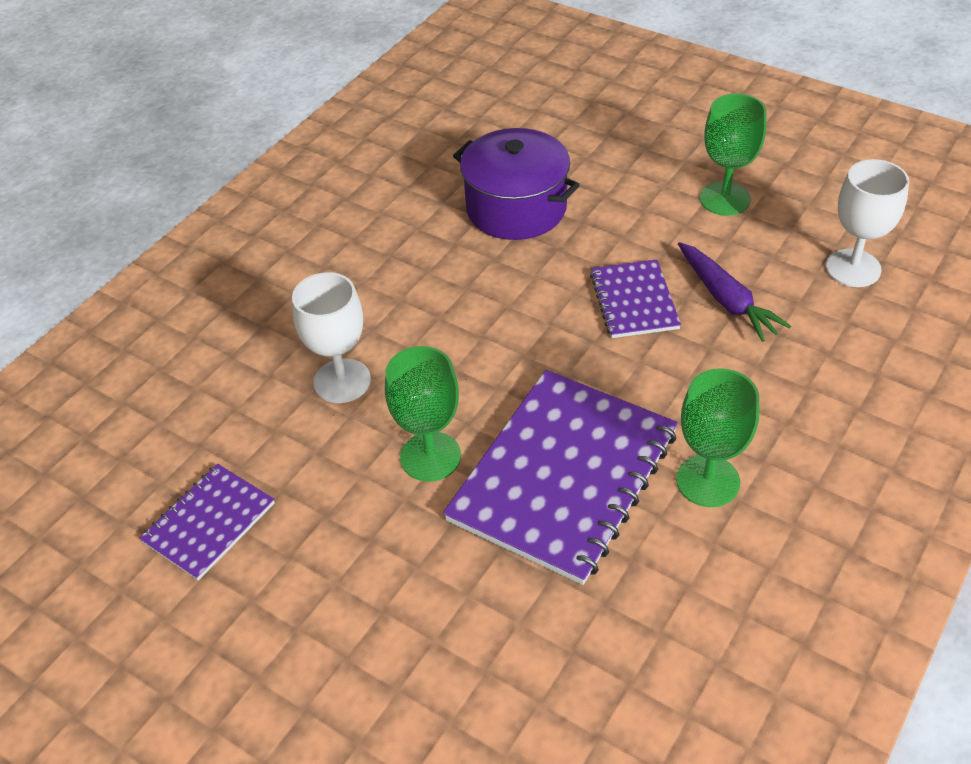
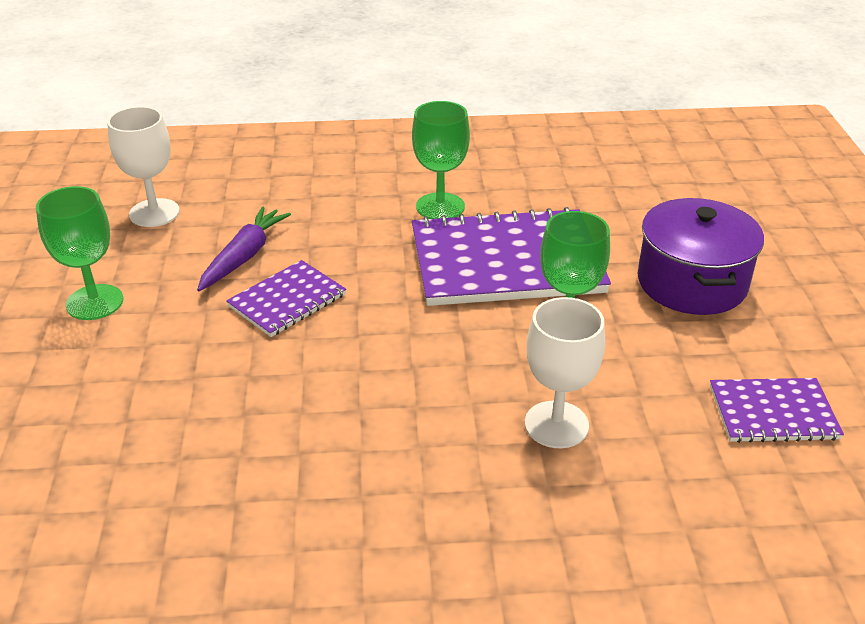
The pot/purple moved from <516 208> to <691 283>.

--

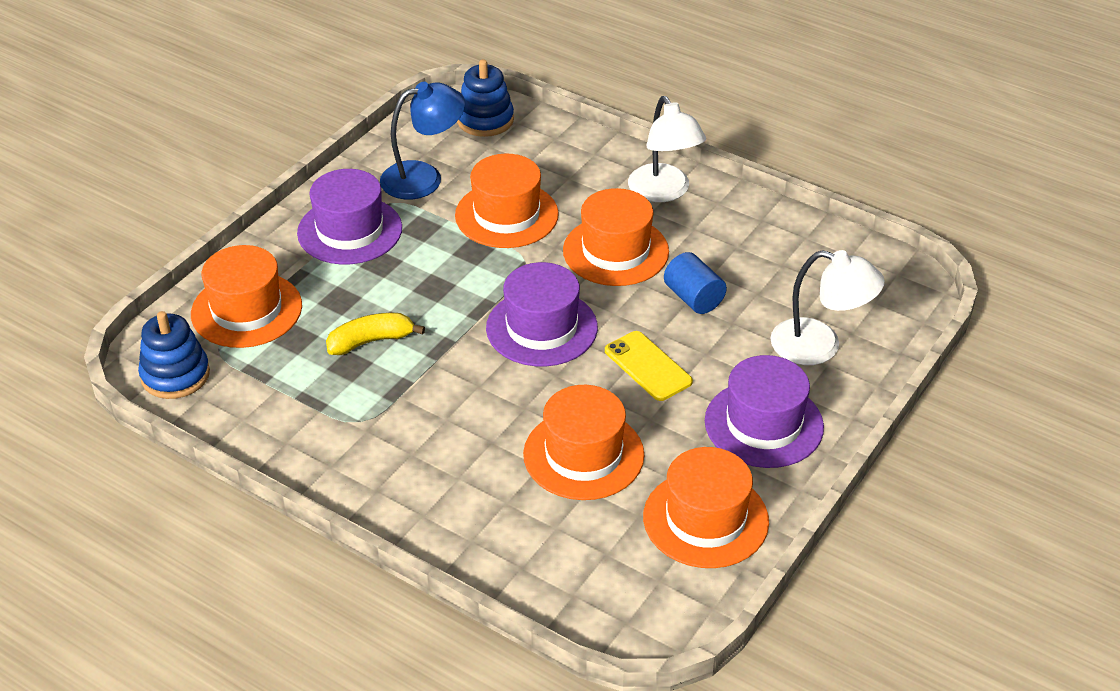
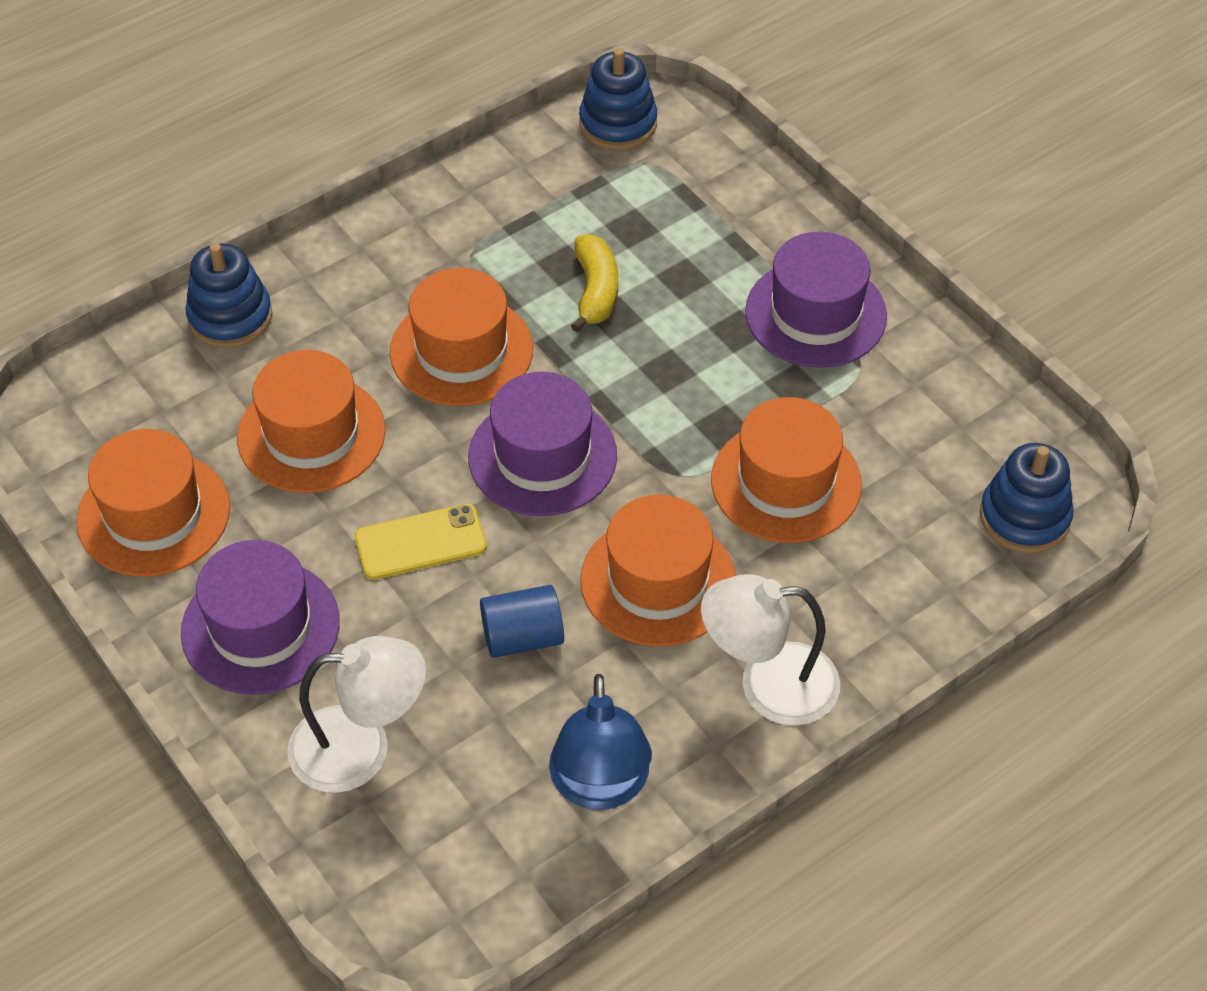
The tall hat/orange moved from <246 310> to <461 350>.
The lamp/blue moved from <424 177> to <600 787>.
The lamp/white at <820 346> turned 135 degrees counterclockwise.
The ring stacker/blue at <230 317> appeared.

- **EXERCISE OBJECTIVE**:
Find each line in the data above with the word "from", then copy it.

- **PROBLEM SOLUTION**:
The pot/purple moved from <516 208> to <691 283>.
The tall hat/orange moved from <246 310> to <461 350>.
The lamp/blue moved from <424 177> to <600 787>.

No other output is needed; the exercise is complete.